Work to complete: Reproduce the closing part of the entries exactly: the line with "TFT pin GND: GND -> 3V3" and all lines after it, ending with the last line, and nothing else.

BEGIN The input

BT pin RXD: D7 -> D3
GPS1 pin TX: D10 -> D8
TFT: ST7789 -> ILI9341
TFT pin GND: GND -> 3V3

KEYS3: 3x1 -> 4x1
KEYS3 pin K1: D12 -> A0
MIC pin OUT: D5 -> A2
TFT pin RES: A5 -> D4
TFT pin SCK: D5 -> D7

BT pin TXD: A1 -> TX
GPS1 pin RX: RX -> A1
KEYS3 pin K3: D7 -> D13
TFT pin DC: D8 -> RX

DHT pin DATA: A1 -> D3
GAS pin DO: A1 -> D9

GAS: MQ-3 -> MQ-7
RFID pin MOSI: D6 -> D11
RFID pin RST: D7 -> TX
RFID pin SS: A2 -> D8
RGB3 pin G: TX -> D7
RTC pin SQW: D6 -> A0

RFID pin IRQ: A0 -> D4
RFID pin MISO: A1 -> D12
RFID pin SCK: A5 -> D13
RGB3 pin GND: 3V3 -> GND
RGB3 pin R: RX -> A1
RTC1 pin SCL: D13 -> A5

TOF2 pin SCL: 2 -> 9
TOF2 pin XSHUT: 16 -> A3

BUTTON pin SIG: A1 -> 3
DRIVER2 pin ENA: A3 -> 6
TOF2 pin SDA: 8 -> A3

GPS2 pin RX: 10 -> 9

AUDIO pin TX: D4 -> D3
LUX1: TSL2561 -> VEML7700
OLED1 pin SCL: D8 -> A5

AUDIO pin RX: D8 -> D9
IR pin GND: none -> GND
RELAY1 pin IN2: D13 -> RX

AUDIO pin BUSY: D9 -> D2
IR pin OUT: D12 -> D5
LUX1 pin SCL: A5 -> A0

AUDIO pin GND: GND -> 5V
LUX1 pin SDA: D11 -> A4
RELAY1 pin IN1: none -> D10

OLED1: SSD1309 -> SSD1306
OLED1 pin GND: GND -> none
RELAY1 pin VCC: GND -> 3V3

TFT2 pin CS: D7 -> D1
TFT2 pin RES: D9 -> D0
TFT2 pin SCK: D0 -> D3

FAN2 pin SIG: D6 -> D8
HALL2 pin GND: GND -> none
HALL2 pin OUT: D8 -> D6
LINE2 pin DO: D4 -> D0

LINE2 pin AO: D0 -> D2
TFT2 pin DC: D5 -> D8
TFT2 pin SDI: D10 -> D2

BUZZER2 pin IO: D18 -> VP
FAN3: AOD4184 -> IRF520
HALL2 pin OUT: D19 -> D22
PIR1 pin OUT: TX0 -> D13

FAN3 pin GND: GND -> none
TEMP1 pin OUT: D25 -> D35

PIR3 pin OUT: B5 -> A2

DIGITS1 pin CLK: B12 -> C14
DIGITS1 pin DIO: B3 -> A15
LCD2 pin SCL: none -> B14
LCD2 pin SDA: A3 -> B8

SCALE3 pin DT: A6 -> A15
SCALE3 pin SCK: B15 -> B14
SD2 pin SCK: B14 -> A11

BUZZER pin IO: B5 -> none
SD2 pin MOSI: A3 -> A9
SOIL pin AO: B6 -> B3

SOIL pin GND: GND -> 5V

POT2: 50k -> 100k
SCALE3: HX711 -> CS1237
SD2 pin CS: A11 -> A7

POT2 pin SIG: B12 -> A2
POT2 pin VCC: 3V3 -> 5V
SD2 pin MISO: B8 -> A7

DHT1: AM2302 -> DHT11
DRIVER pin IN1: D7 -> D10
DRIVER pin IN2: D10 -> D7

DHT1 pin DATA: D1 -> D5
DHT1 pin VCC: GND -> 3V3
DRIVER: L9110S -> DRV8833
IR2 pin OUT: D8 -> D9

END The input

Answer for the task:
TFT pin GND: GND -> 3V3

KEYS3: 3x1 -> 4x1
KEYS3 pin K1: D12 -> A0
MIC pin OUT: D5 -> A2
TFT pin RES: A5 -> D4
TFT pin SCK: D5 -> D7

BT pin TXD: A1 -> TX
GPS1 pin RX: RX -> A1
KEYS3 pin K3: D7 -> D13
TFT pin DC: D8 -> RX

DHT pin DATA: A1 -> D3
GAS pin DO: A1 -> D9

GAS: MQ-3 -> MQ-7
RFID pin MOSI: D6 -> D11
RFID pin RST: D7 -> TX
RFID pin SS: A2 -> D8
RGB3 pin G: TX -> D7
RTC pin SQW: D6 -> A0

RFID pin IRQ: A0 -> D4
RFID pin MISO: A1 -> D12
RFID pin SCK: A5 -> D13
RGB3 pin GND: 3V3 -> GND
RGB3 pin R: RX -> A1
RTC1 pin SCL: D13 -> A5

TOF2 pin SCL: 2 -> 9
TOF2 pin XSHUT: 16 -> A3

BUTTON pin SIG: A1 -> 3
DRIVER2 pin ENA: A3 -> 6
TOF2 pin SDA: 8 -> A3

GPS2 pin RX: 10 -> 9

AUDIO pin TX: D4 -> D3
LUX1: TSL2561 -> VEML7700
OLED1 pin SCL: D8 -> A5

AUDIO pin RX: D8 -> D9
IR pin GND: none -> GND
RELAY1 pin IN2: D13 -> RX

AUDIO pin BUSY: D9 -> D2
IR pin OUT: D12 -> D5
LUX1 pin SCL: A5 -> A0

AUDIO pin GND: GND -> 5V
LUX1 pin SDA: D11 -> A4
RELAY1 pin IN1: none -> D10

OLED1: SSD1309 -> SSD1306
OLED1 pin GND: GND -> none
RELAY1 pin VCC: GND -> 3V3

TFT2 pin CS: D7 -> D1
TFT2 pin RES: D9 -> D0
TFT2 pin SCK: D0 -> D3

FAN2 pin SIG: D6 -> D8
HALL2 pin GND: GND -> none
HALL2 pin OUT: D8 -> D6
LINE2 pin DO: D4 -> D0

LINE2 pin AO: D0 -> D2
TFT2 pin DC: D5 -> D8
TFT2 pin SDI: D10 -> D2

BUZZER2 pin IO: D18 -> VP
FAN3: AOD4184 -> IRF520
HALL2 pin OUT: D19 -> D22
PIR1 pin OUT: TX0 -> D13

FAN3 pin GND: GND -> none
TEMP1 pin OUT: D25 -> D35

PIR3 pin OUT: B5 -> A2

DIGITS1 pin CLK: B12 -> C14
DIGITS1 pin DIO: B3 -> A15
LCD2 pin SCL: none -> B14
LCD2 pin SDA: A3 -> B8

SCALE3 pin DT: A6 -> A15
SCALE3 pin SCK: B15 -> B14
SD2 pin SCK: B14 -> A11

BUZZER pin IO: B5 -> none
SD2 pin MOSI: A3 -> A9
SOIL pin AO: B6 -> B3

SOIL pin GND: GND -> 5V

POT2: 50k -> 100k
SCALE3: HX711 -> CS1237
SD2 pin CS: A11 -> A7

POT2 pin SIG: B12 -> A2
POT2 pin VCC: 3V3 -> 5V
SD2 pin MISO: B8 -> A7

DHT1: AM2302 -> DHT11
DRIVER pin IN1: D7 -> D10
DRIVER pin IN2: D10 -> D7

DHT1 pin DATA: D1 -> D5
DHT1 pin VCC: GND -> 3V3
DRIVER: L9110S -> DRV8833
IR2 pin OUT: D8 -> D9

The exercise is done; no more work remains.